§ Activity: Search the data for the string "none" and gather each line it is in.

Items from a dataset

=-=-=-=-=

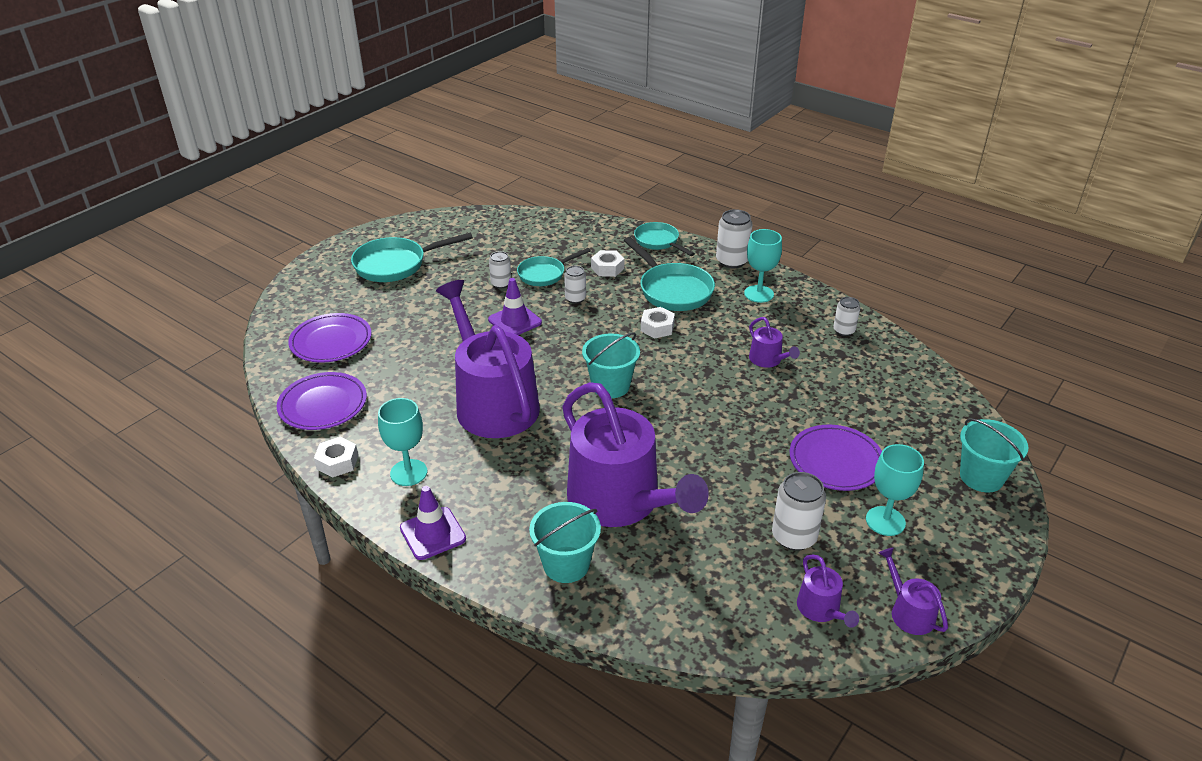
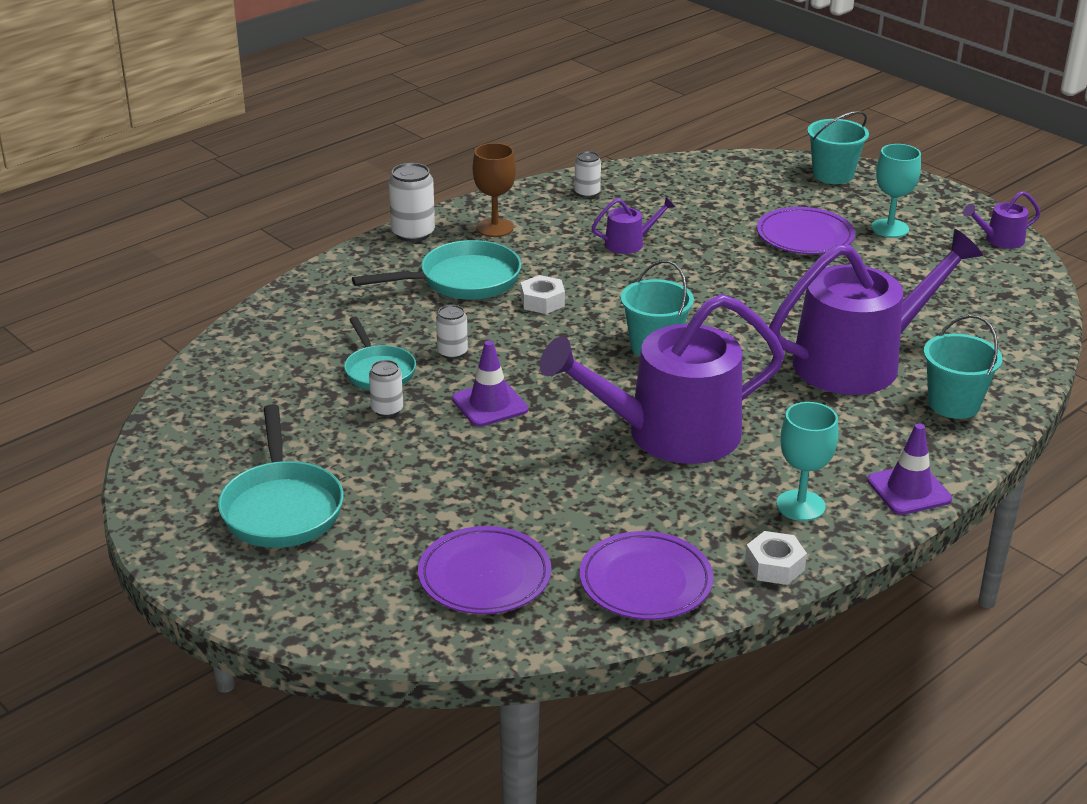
camera: 80 degrees left, 5 degrees down
(607, 268) = (387, 321): white nut -> none
(659, 242) = (338, 275): turquoise pan -> none
(758, 294) = (495, 228): turquoise goblet -> brown goblet
(794, 536) = (910, 275): white can -> none
(821, 609) = (1001, 278): purple watering can -> none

=-=-=-=-=

§ Problem solution:
(607, 268) = (387, 321): white nut -> none
(659, 242) = (338, 275): turquoise pan -> none
(794, 536) = (910, 275): white can -> none
(821, 609) = (1001, 278): purple watering can -> none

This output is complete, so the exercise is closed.